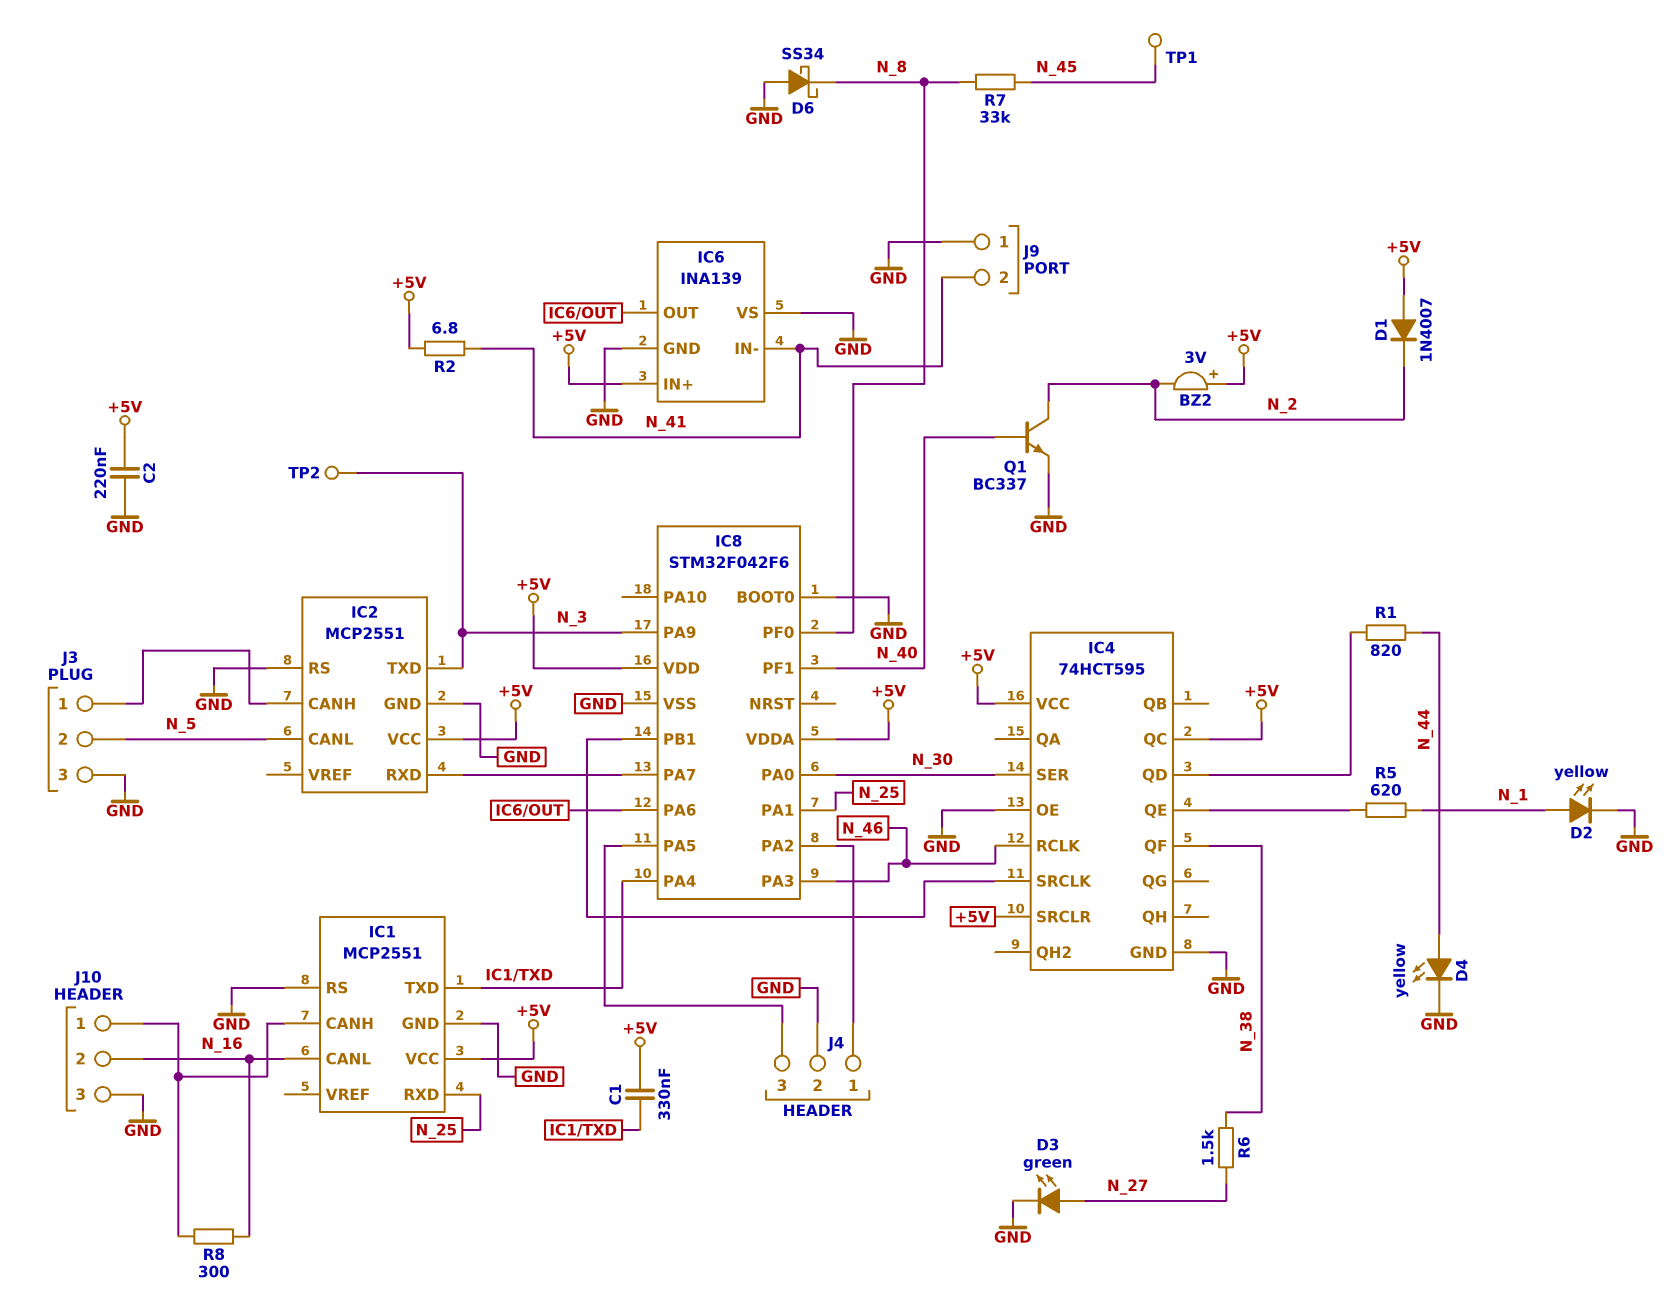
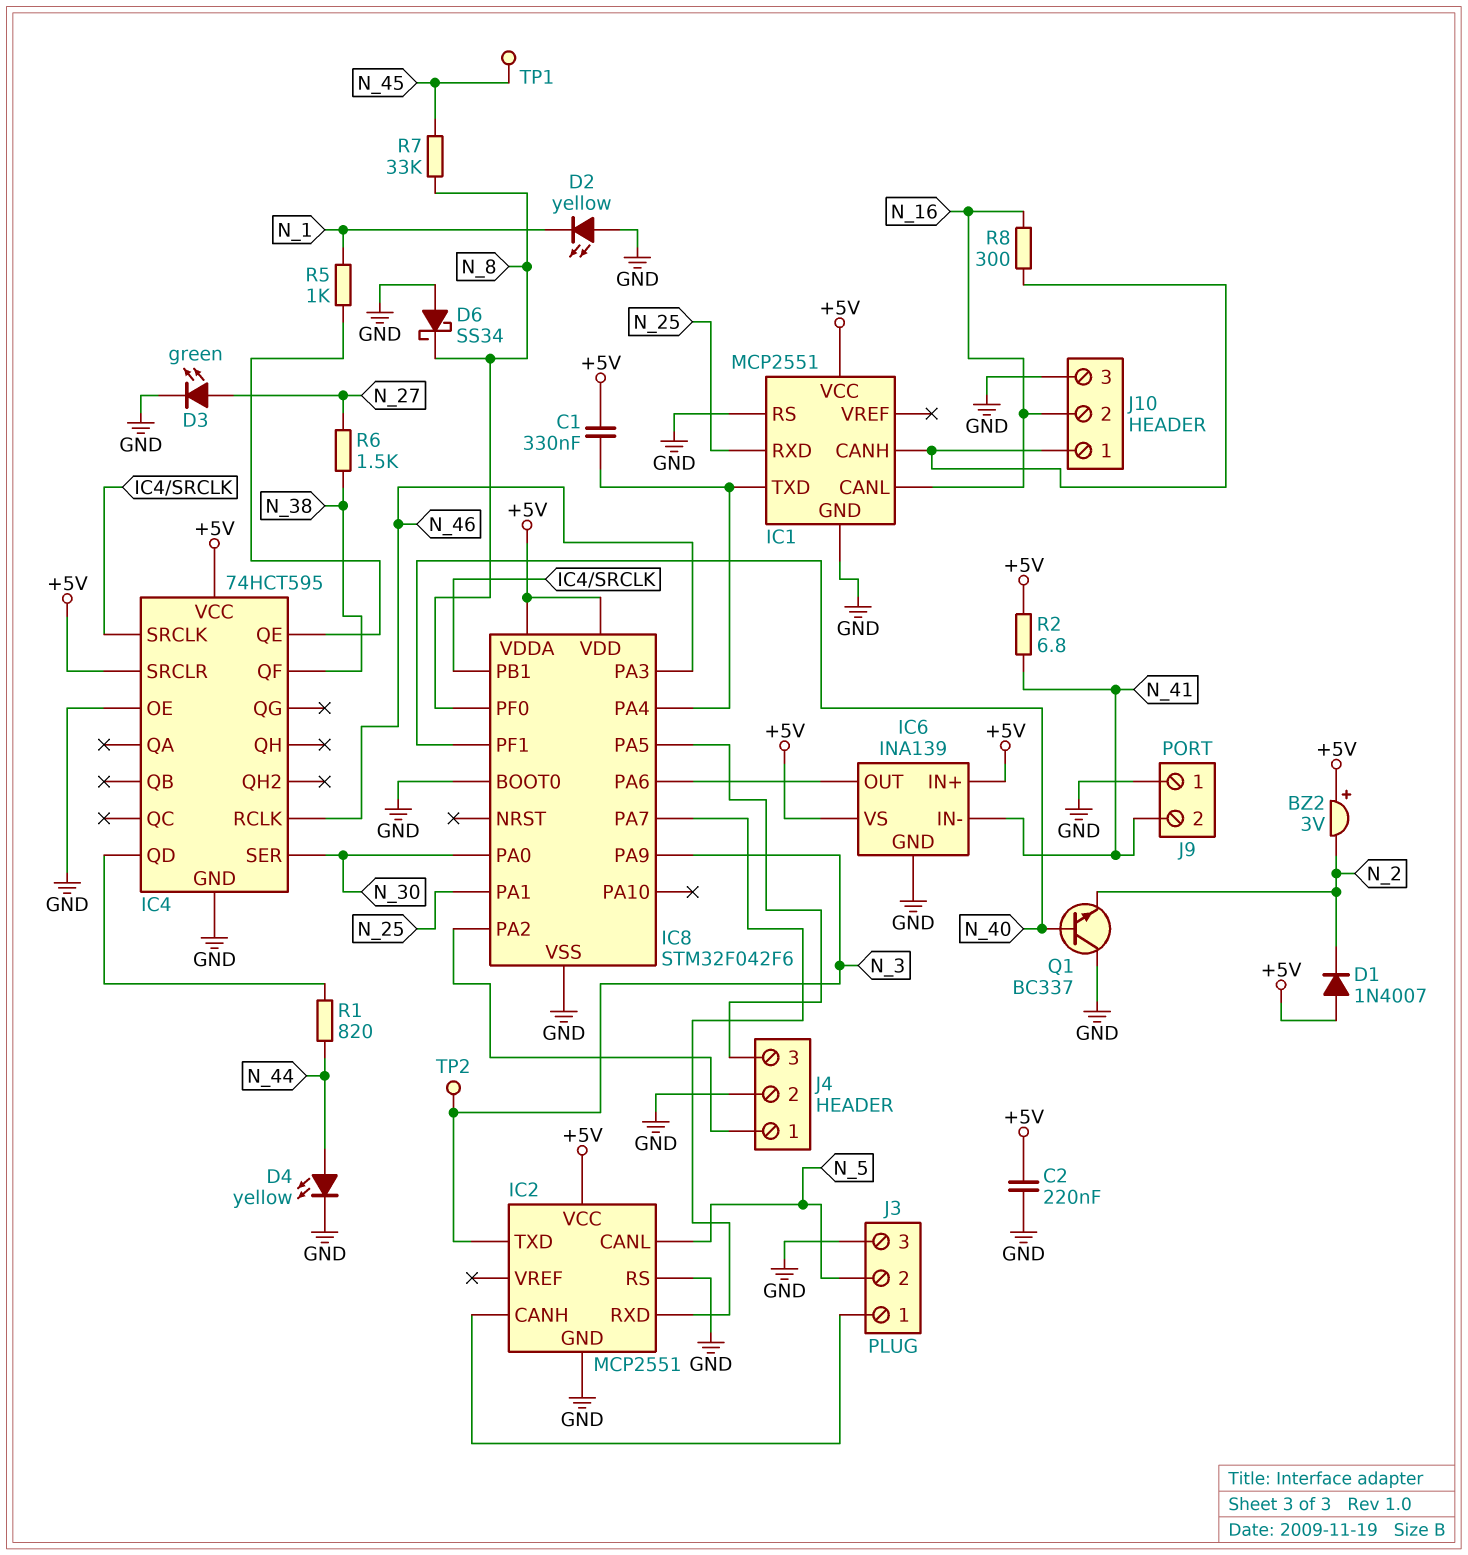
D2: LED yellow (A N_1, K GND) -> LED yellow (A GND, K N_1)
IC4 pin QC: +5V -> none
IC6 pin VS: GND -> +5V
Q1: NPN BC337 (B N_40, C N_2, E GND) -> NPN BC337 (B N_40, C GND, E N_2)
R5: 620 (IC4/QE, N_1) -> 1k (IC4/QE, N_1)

☆ ☆ ☆ ☆

EXERCISE: If the data includes images, skip them and copy every line exactly.

SOLUTION TO THIS TASK:
D2: LED yellow (A N_1, K GND) -> LED yellow (A GND, K N_1)
IC4 pin QC: +5V -> none
IC6 pin VS: GND -> +5V
Q1: NPN BC337 (B N_40, C N_2, E GND) -> NPN BC337 (B N_40, C GND, E N_2)
R5: 620 (IC4/QE, N_1) -> 1k (IC4/QE, N_1)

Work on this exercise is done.